◆ About this task ◆
Write out an exact copy of the line with "(401, 78) = (569, 189): none -> yellow lemon" and of each line after it, through the end of the records below.

◆ Object state change records ◆
▶
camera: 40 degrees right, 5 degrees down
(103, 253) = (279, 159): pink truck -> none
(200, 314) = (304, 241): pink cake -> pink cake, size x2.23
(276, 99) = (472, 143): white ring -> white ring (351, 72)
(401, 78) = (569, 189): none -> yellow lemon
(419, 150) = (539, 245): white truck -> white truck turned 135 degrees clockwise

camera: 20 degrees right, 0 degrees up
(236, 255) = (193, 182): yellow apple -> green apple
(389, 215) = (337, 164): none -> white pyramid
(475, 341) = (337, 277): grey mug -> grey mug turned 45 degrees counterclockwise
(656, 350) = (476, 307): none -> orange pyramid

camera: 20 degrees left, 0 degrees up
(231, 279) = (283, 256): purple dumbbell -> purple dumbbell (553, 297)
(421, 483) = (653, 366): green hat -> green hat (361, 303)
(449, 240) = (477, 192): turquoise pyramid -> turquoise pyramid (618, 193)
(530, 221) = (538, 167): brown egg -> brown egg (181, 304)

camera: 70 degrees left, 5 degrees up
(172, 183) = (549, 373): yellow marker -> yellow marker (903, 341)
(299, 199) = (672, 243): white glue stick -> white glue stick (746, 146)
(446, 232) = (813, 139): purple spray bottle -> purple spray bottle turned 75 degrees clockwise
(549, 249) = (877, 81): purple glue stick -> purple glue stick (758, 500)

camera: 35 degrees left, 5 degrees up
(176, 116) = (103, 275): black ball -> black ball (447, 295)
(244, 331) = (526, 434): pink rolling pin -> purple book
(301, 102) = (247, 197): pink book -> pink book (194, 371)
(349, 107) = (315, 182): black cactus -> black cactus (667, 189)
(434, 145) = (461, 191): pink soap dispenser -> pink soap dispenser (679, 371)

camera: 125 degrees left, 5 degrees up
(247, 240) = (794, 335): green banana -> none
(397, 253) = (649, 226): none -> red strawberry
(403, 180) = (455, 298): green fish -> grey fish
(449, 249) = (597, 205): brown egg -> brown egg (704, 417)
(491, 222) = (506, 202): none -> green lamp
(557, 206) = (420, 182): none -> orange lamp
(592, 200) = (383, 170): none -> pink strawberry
◀
◆ Answer section ◆
(401, 78) = (569, 189): none -> yellow lemon
(419, 150) = (539, 245): white truck -> white truck turned 135 degrees clockwise

camera: 20 degrees right, 0 degrees up
(236, 255) = (193, 182): yellow apple -> green apple
(389, 215) = (337, 164): none -> white pyramid
(475, 341) = (337, 277): grey mug -> grey mug turned 45 degrees counterclockwise
(656, 350) = (476, 307): none -> orange pyramid

camera: 20 degrees left, 0 degrees up
(231, 279) = (283, 256): purple dumbbell -> purple dumbbell (553, 297)
(421, 483) = (653, 366): green hat -> green hat (361, 303)
(449, 240) = (477, 192): turquoise pyramid -> turquoise pyramid (618, 193)
(530, 221) = (538, 167): brown egg -> brown egg (181, 304)

camera: 70 degrees left, 5 degrees up
(172, 183) = (549, 373): yellow marker -> yellow marker (903, 341)
(299, 199) = (672, 243): white glue stick -> white glue stick (746, 146)
(446, 232) = (813, 139): purple spray bottle -> purple spray bottle turned 75 degrees clockwise
(549, 249) = (877, 81): purple glue stick -> purple glue stick (758, 500)

camera: 35 degrees left, 5 degrees up
(176, 116) = (103, 275): black ball -> black ball (447, 295)
(244, 331) = (526, 434): pink rolling pin -> purple book
(301, 102) = (247, 197): pink book -> pink book (194, 371)
(349, 107) = (315, 182): black cactus -> black cactus (667, 189)
(434, 145) = (461, 191): pink soap dispenser -> pink soap dispenser (679, 371)

camera: 125 degrees left, 5 degrees up
(247, 240) = (794, 335): green banana -> none
(397, 253) = (649, 226): none -> red strawberry
(403, 180) = (455, 298): green fish -> grey fish
(449, 249) = (597, 205): brown egg -> brown egg (704, 417)
(491, 222) = (506, 202): none -> green lamp
(557, 206) = (420, 182): none -> orange lamp
(592, 200) = (383, 170): none -> pink strawberry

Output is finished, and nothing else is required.